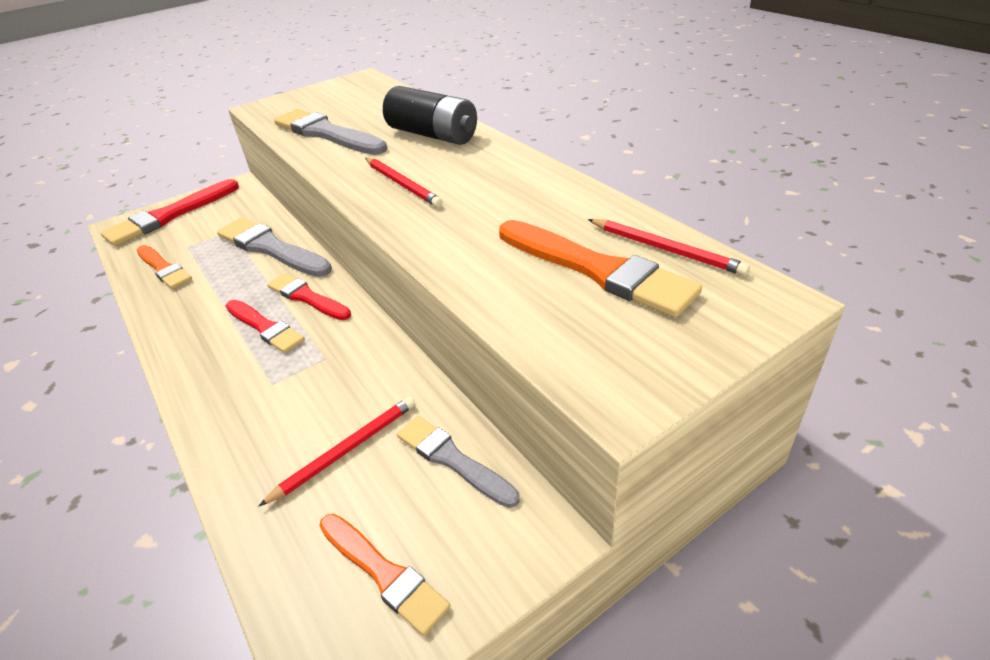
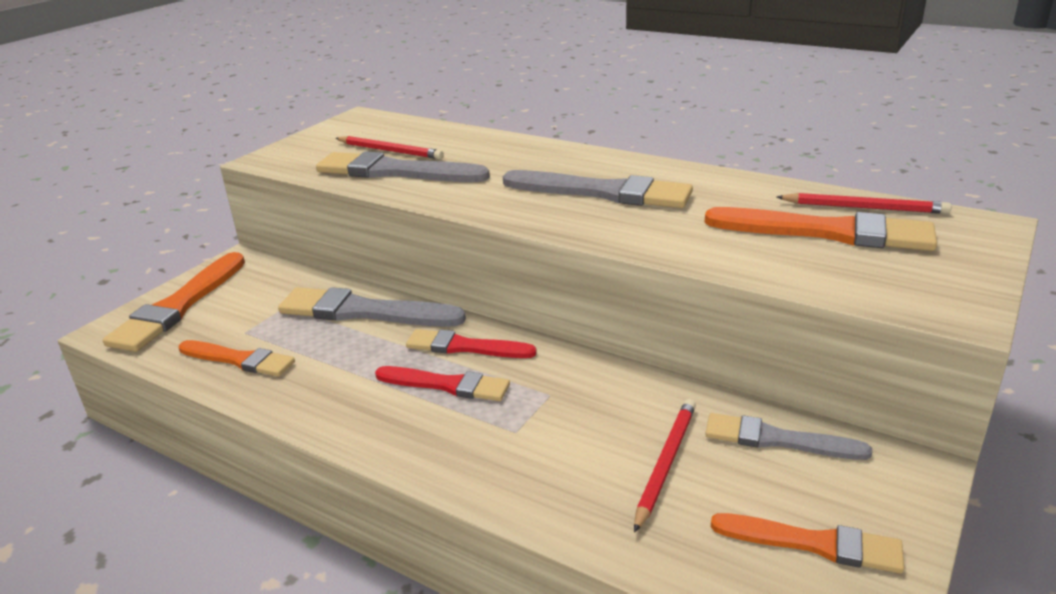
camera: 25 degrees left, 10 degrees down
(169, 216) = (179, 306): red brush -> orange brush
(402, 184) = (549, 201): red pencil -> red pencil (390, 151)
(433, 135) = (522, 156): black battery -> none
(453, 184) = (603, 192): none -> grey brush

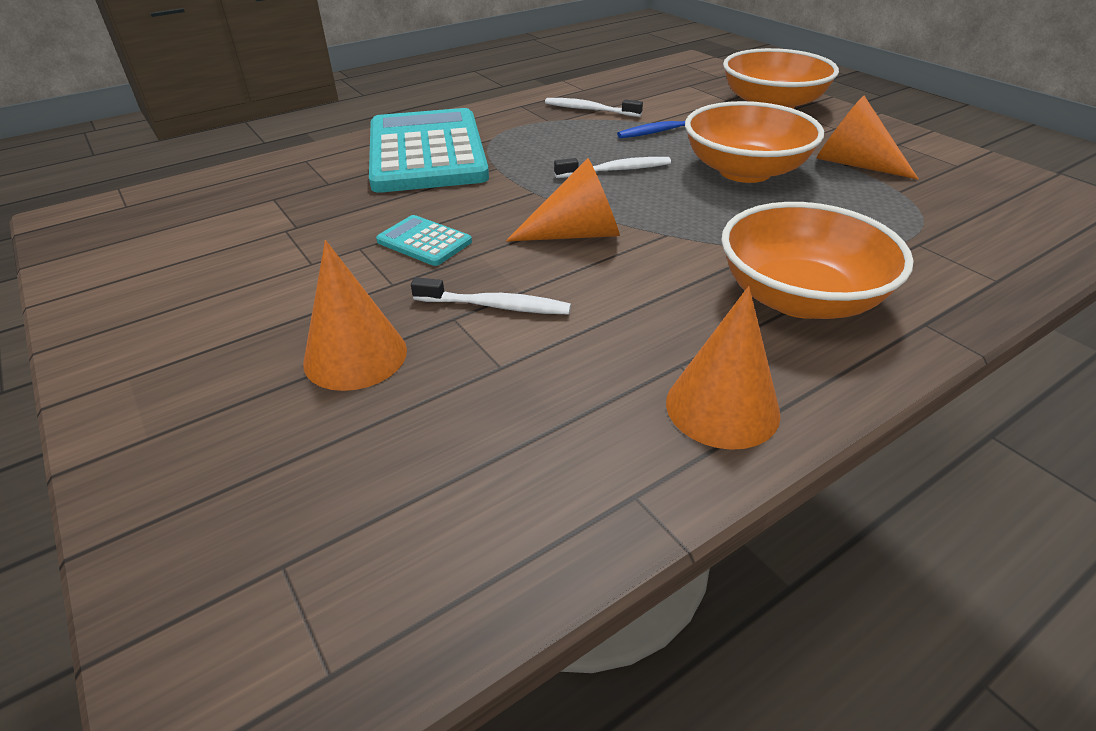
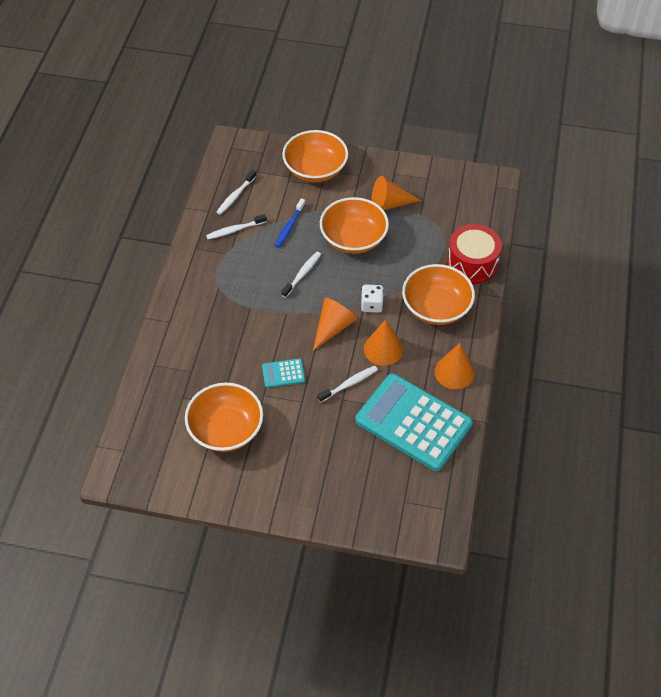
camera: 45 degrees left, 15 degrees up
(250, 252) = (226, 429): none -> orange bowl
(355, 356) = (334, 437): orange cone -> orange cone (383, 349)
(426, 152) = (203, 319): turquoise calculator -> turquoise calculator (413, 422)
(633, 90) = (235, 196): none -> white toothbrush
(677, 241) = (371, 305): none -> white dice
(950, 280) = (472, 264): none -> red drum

= = = = = = =

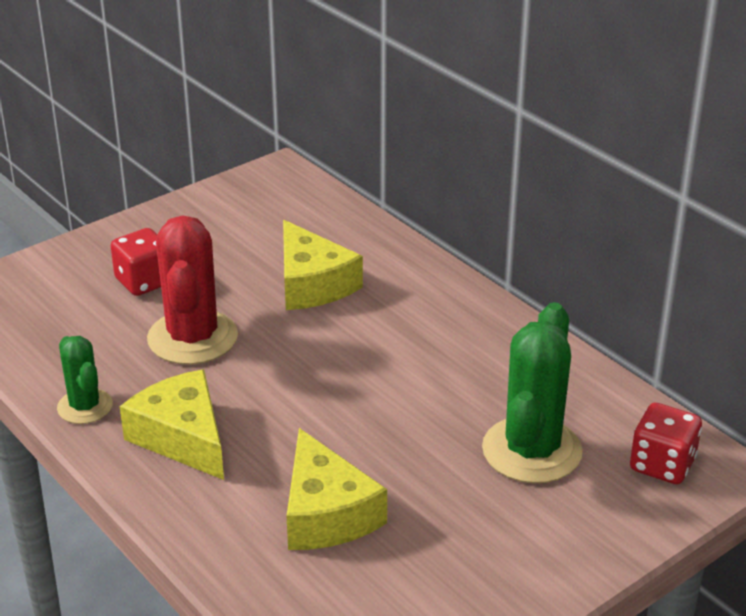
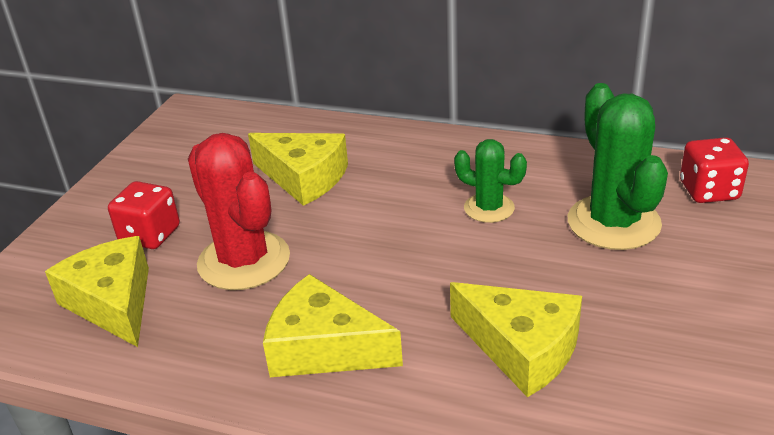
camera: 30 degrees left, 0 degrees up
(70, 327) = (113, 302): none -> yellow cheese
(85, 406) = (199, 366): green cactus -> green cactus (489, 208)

= = = = = = =

Once you find the line with "(633, 90) = (235, 196): none" above, print it and every line after it up to and including the line with "(950, 280) = (472, 264): none -> red drum", exactly as written and nothing else.

(633, 90) = (235, 196): none -> white toothbrush
(677, 241) = (371, 305): none -> white dice
(950, 280) = (472, 264): none -> red drum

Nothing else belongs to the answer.